■ Action item ■
Copy out the entries below exactly as they stand, but only from the line containing "DIGITS pin GND: 5V -> GND" through the line containing "SERVO pin VCC: none -> 3V3".

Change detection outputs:
---+---

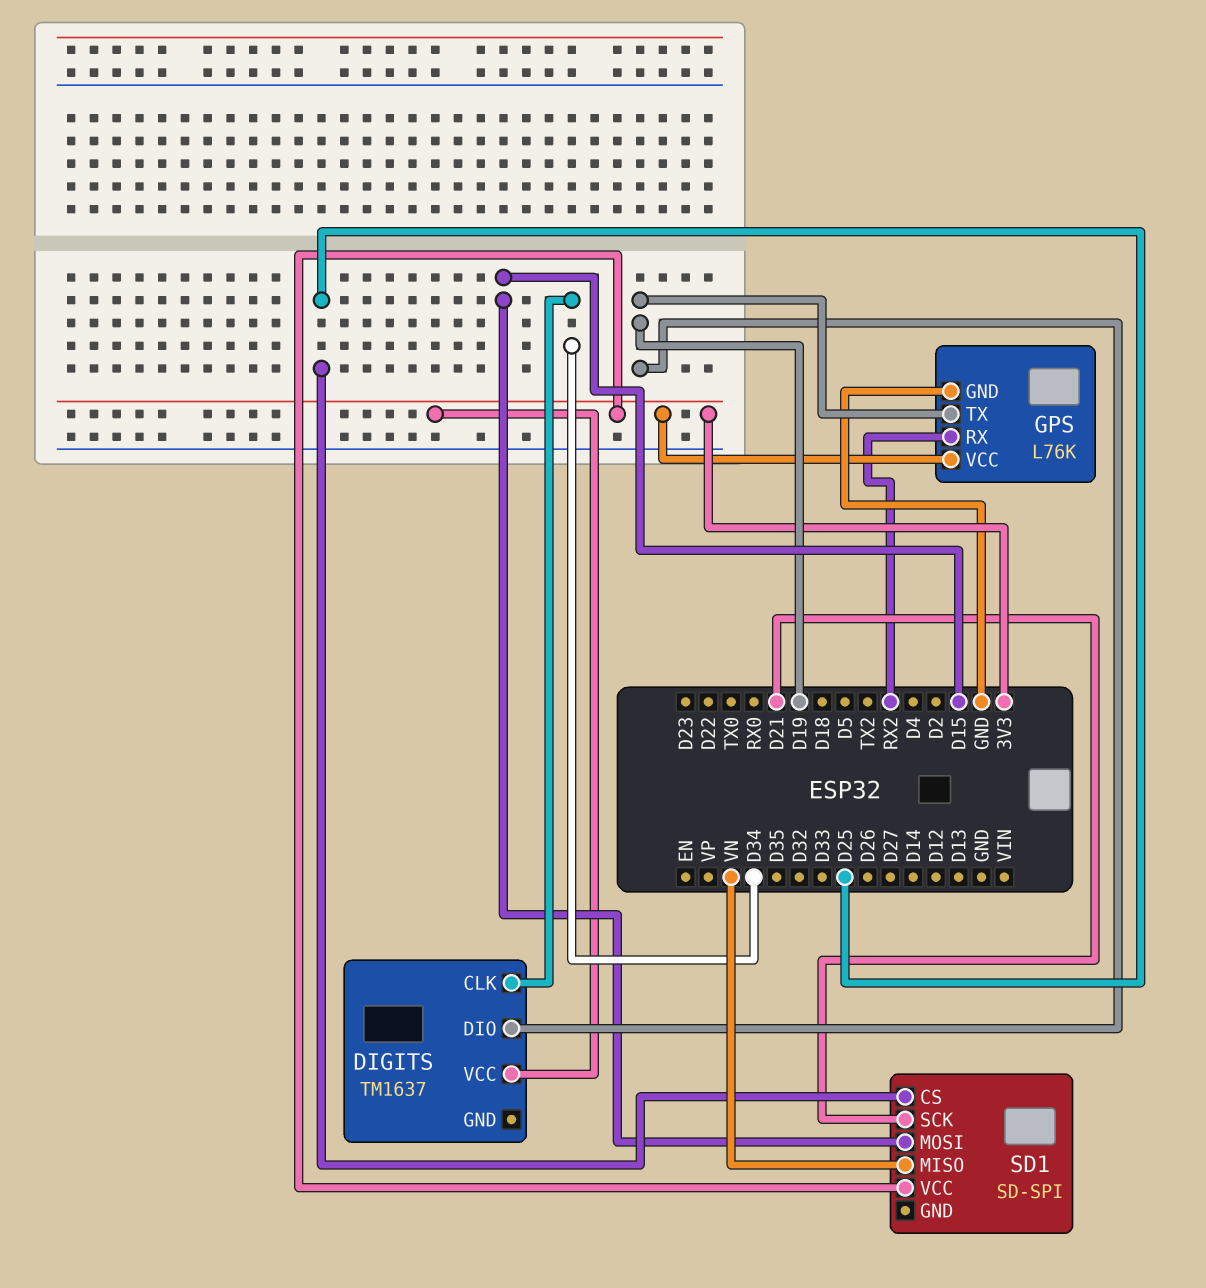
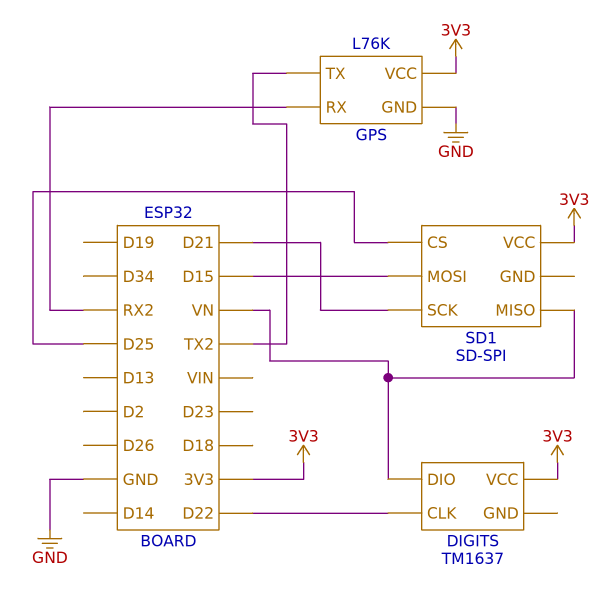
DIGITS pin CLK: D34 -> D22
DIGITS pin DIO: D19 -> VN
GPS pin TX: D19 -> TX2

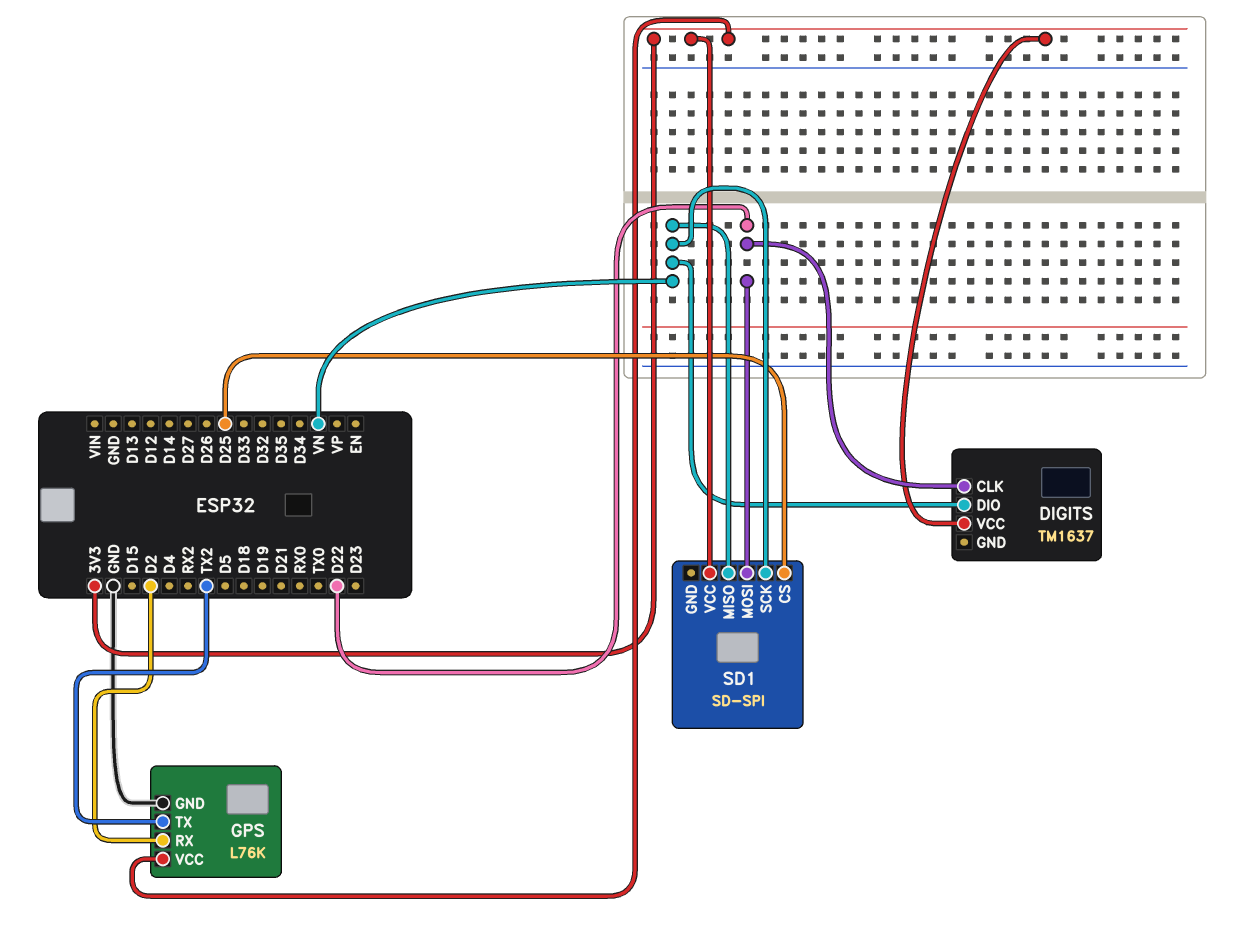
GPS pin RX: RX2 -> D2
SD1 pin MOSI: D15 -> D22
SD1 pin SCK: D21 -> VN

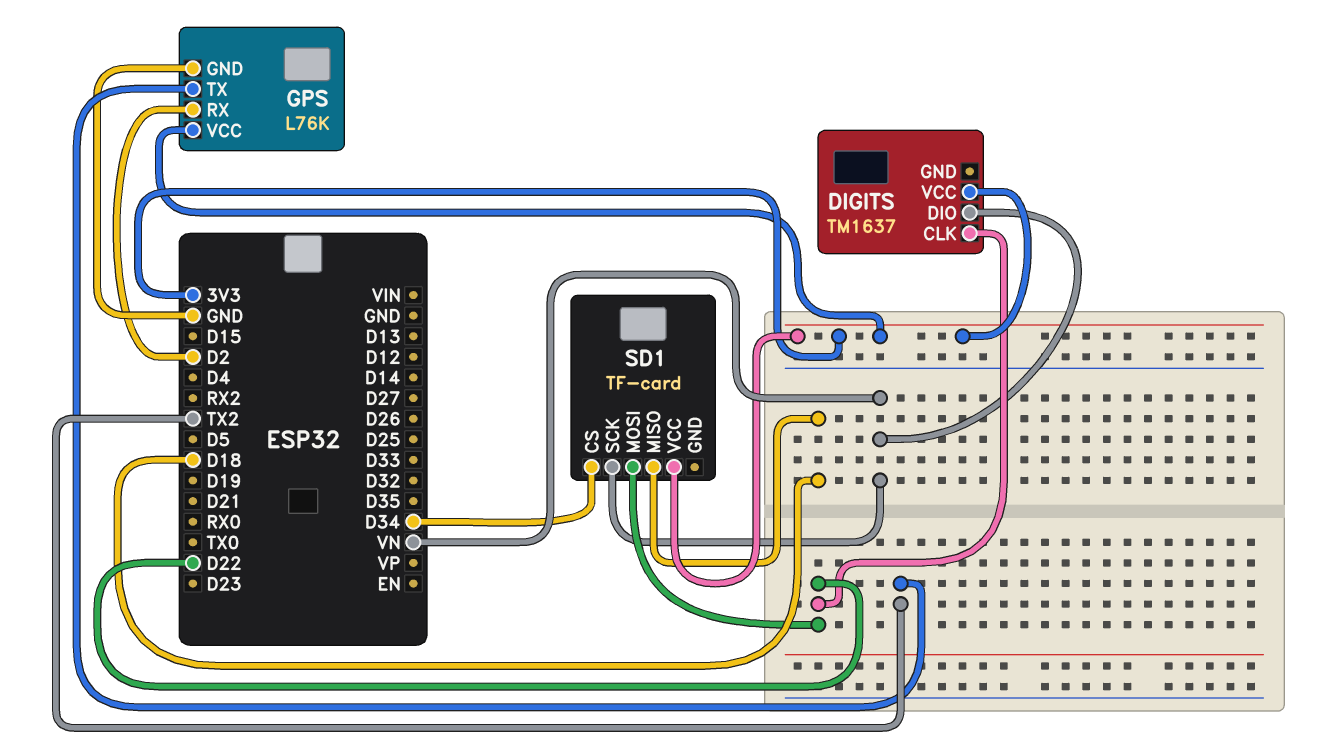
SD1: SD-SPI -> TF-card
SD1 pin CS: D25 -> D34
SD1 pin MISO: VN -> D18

---+---

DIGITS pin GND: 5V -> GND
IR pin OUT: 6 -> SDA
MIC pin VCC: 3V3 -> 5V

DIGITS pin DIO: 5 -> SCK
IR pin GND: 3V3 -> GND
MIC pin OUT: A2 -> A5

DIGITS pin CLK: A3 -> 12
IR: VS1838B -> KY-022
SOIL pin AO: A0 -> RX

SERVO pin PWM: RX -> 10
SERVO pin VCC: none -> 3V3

---+---

■ Your solution ■
DIGITS pin GND: 5V -> GND
IR pin OUT: 6 -> SDA
MIC pin VCC: 3V3 -> 5V

DIGITS pin DIO: 5 -> SCK
IR pin GND: 3V3 -> GND
MIC pin OUT: A2 -> A5

DIGITS pin CLK: A3 -> 12
IR: VS1838B -> KY-022
SOIL pin AO: A0 -> RX

SERVO pin PWM: RX -> 10
SERVO pin VCC: none -> 3V3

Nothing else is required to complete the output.